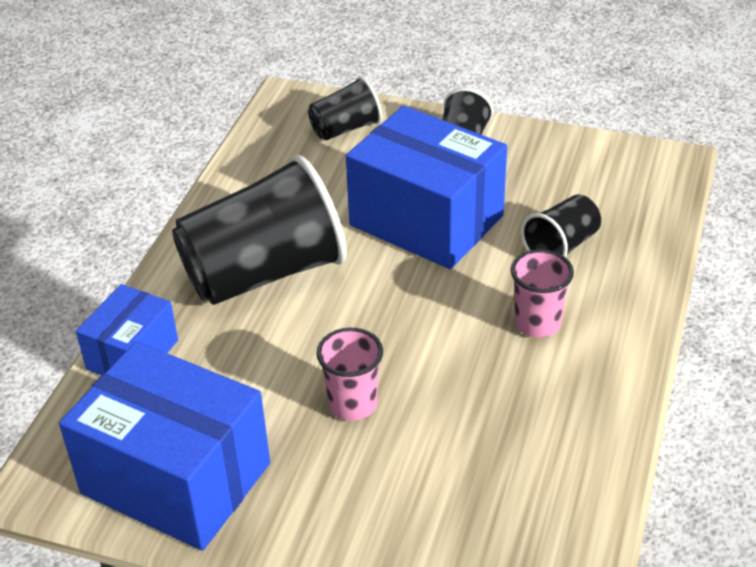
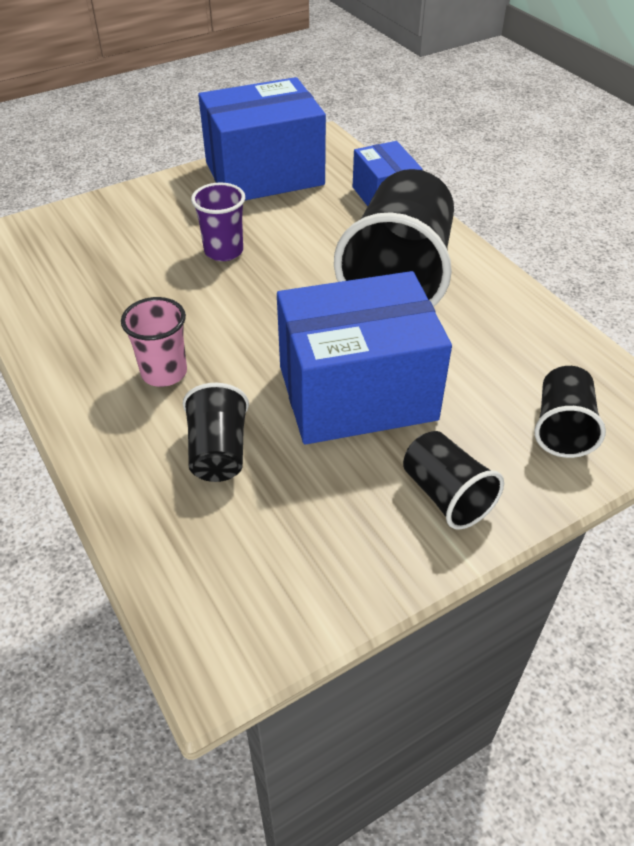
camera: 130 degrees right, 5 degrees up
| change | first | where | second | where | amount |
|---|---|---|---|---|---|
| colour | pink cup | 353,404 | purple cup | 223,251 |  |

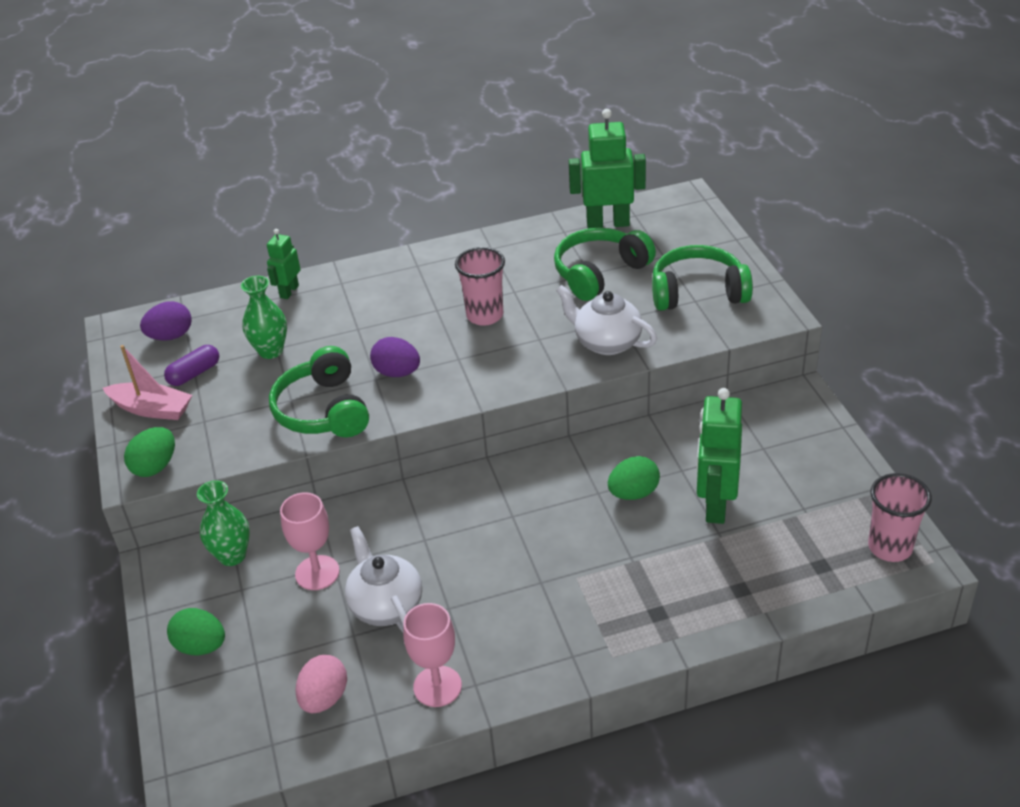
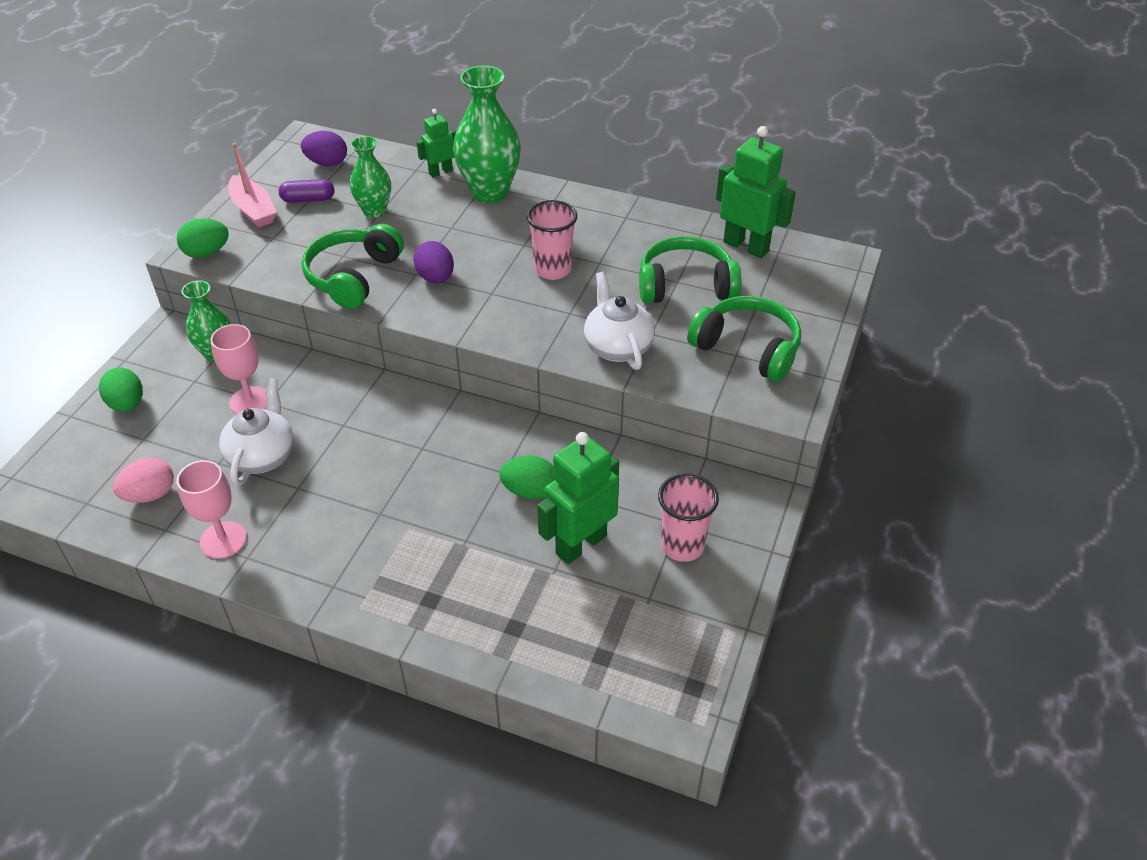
camera: 35 degrees right, 5 degrees up
| change | first | where | second | where | amount |
|---|---|---|---|---|---|
| appeared |  |  | green vase | 489,192 |  |
| relocated | pink cup | 890,547 |  | 682,546 |  |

*-*-*

**Exercise:**
Please write out every entry exactly, but skip the pictures.

**Expected answer:**
camera: 130 degrees right, 5 degrees up
| change | first | where | second | where | amount |
|---|---|---|---|---|---|
| colour | pink cup | 353,404 | purple cup | 223,251 |  |

camera: 35 degrees right, 5 degrees up
| change | first | where | second | where | amount |
|---|---|---|---|---|---|
| appeared |  |  | green vase | 489,192 |  |
| relocated | pink cup | 890,547 |  | 682,546 |  |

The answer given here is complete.